What to work on
Below are the records; locate each line with the word "none" and copy it.
* * * * *
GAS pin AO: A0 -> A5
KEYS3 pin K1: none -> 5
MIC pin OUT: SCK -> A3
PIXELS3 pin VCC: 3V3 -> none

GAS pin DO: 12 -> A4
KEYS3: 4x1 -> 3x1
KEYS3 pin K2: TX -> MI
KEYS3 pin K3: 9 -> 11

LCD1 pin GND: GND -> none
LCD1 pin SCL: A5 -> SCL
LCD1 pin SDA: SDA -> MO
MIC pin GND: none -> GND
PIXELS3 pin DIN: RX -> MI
* * * * *
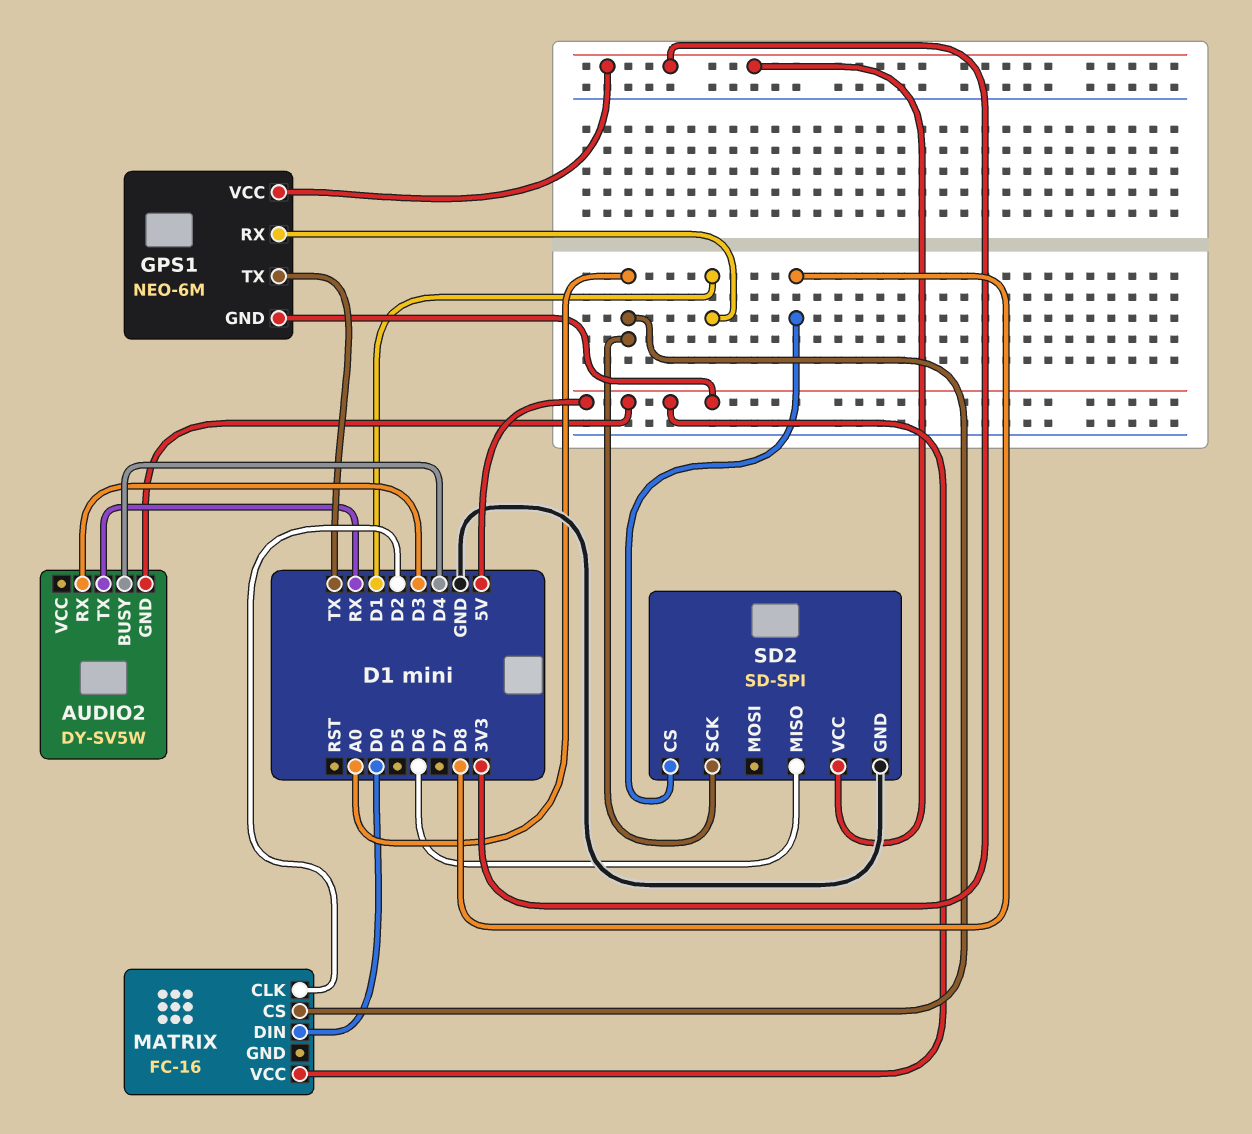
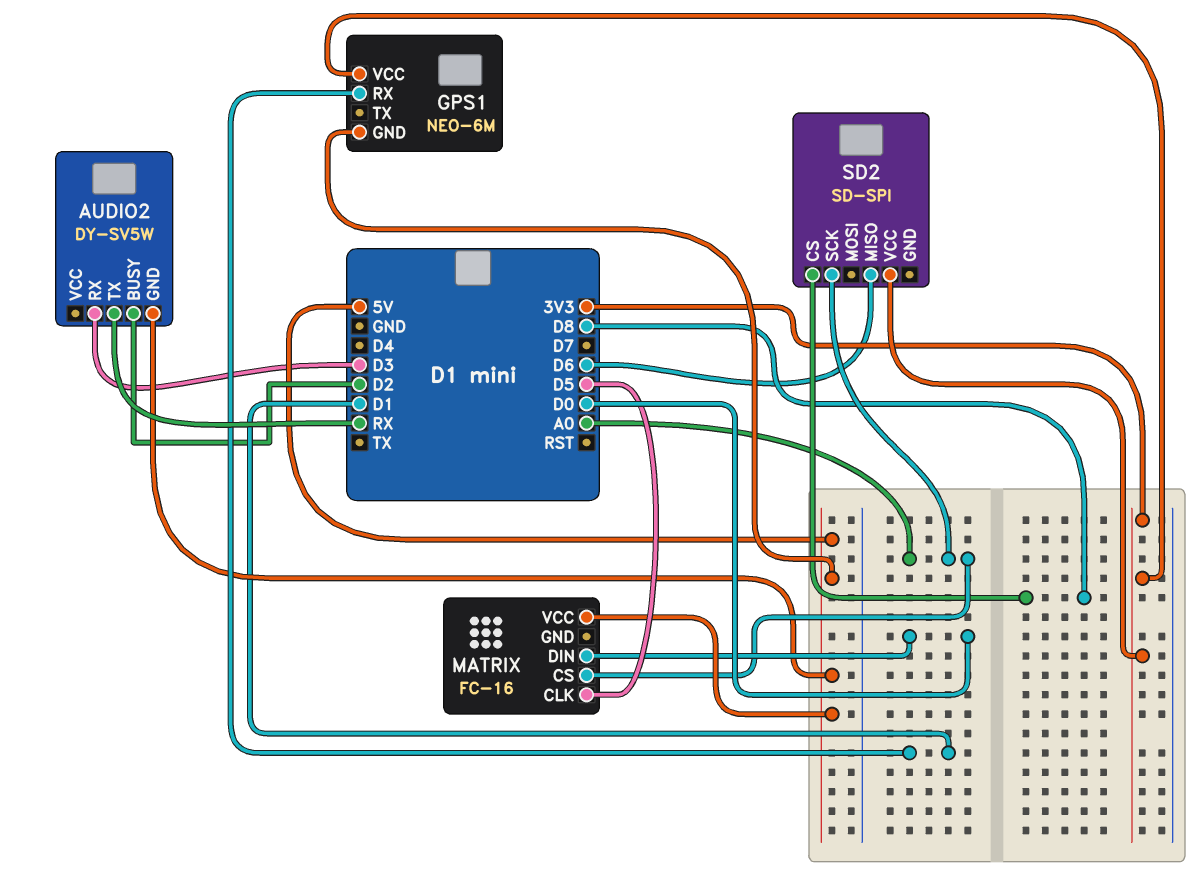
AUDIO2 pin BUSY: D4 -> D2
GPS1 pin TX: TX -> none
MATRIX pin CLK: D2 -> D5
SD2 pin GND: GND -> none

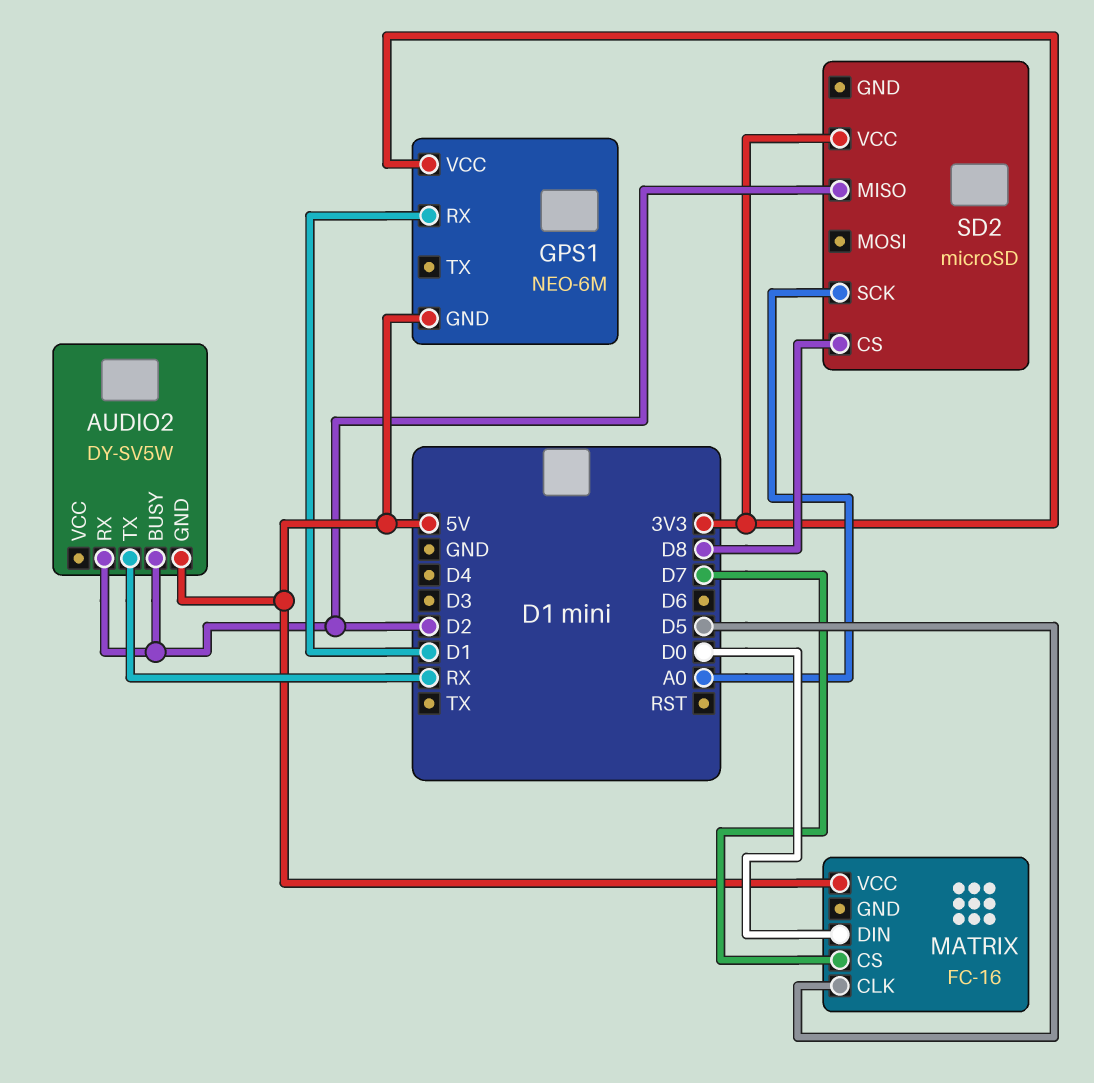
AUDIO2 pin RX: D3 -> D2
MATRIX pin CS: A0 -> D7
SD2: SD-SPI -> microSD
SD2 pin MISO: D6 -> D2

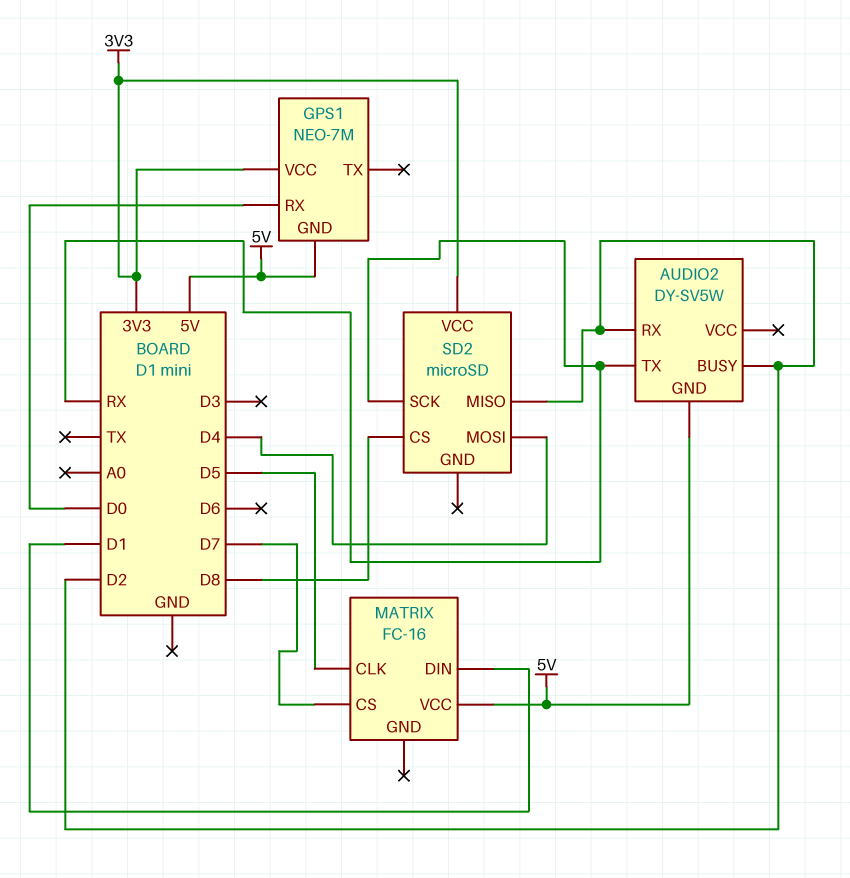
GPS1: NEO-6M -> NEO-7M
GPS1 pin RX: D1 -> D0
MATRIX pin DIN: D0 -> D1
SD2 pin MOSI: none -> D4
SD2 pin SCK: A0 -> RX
* * * * *
Your solution
KEYS3 pin K1: none -> 5
PIXELS3 pin VCC: 3V3 -> none
LCD1 pin GND: GND -> none
MIC pin GND: none -> GND
GPS1 pin TX: TX -> none
SD2 pin GND: GND -> none
SD2 pin MOSI: none -> D4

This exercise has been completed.